(INPUT MATERIAL Opens)

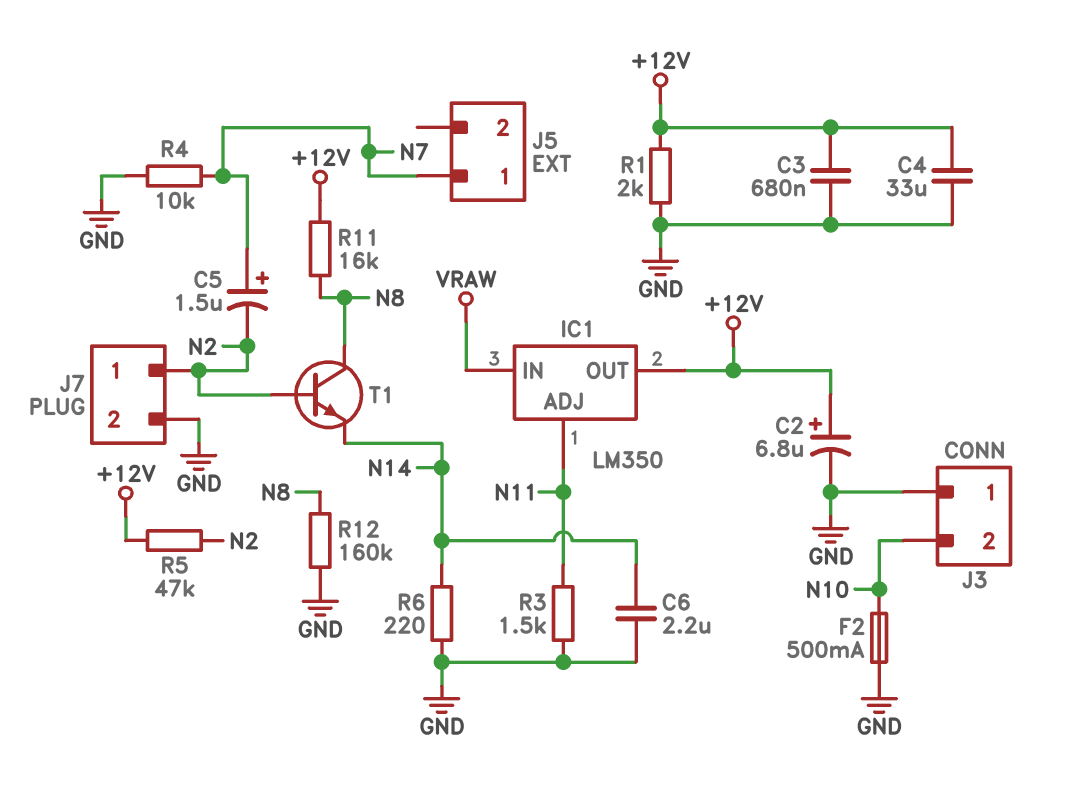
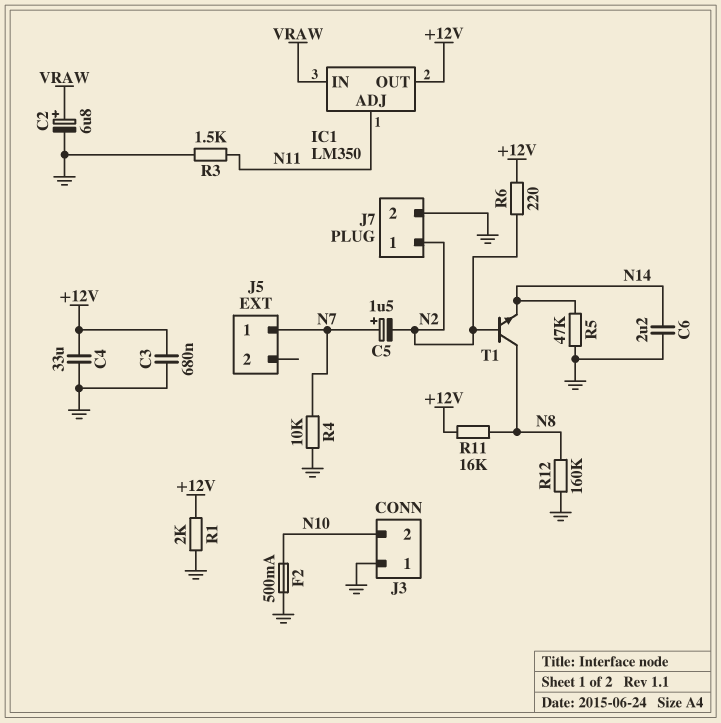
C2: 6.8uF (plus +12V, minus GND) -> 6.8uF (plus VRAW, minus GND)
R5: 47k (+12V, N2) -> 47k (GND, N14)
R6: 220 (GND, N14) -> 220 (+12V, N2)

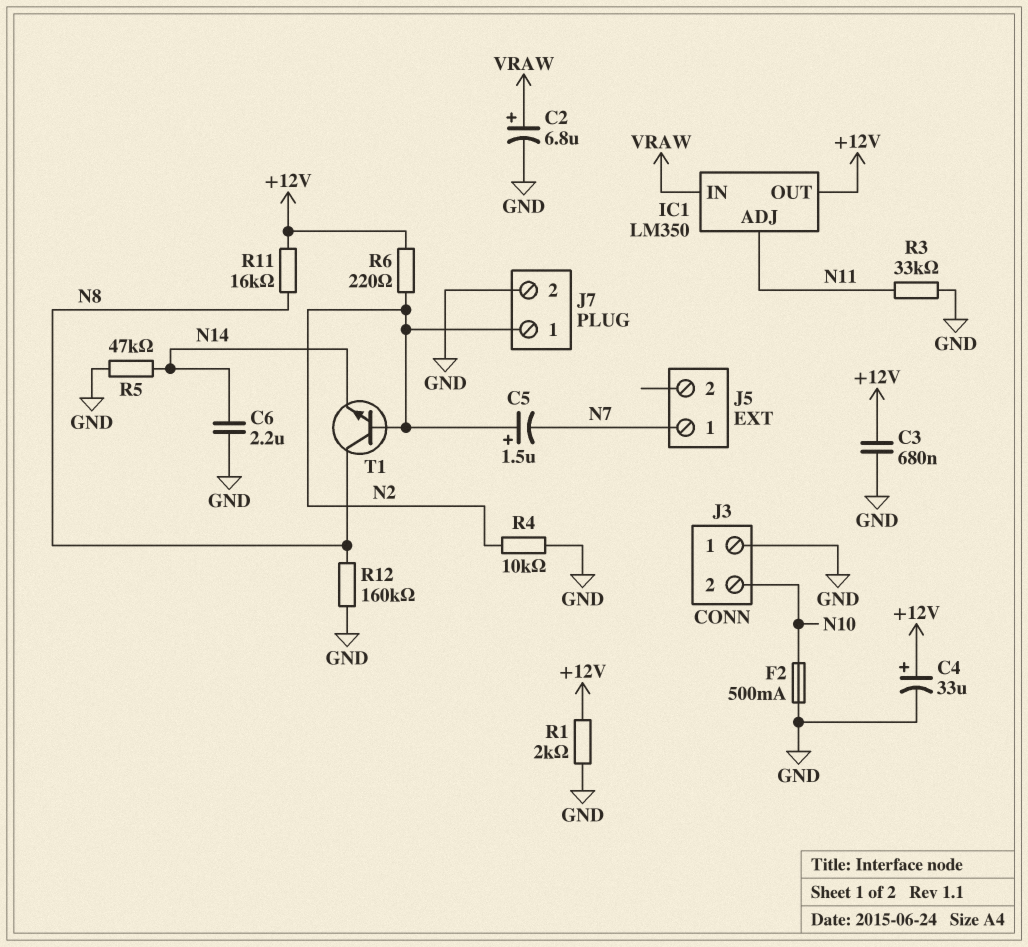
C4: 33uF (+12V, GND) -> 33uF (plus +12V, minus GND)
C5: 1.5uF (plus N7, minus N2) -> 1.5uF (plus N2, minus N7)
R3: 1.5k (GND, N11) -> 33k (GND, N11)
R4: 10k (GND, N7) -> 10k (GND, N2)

(INPUT MATERIAL Closes)

**ACTIVITY**
Word for word, restate every line of the listing, omitting the pictures.

**RESPONSE TO THIS TASK**
C2: 6.8uF (plus +12V, minus GND) -> 6.8uF (plus VRAW, minus GND)
R5: 47k (+12V, N2) -> 47k (GND, N14)
R6: 220 (GND, N14) -> 220 (+12V, N2)

C4: 33uF (+12V, GND) -> 33uF (plus +12V, minus GND)
C5: 1.5uF (plus N7, minus N2) -> 1.5uF (plus N2, minus N7)
R3: 1.5k (GND, N11) -> 33k (GND, N11)
R4: 10k (GND, N7) -> 10k (GND, N2)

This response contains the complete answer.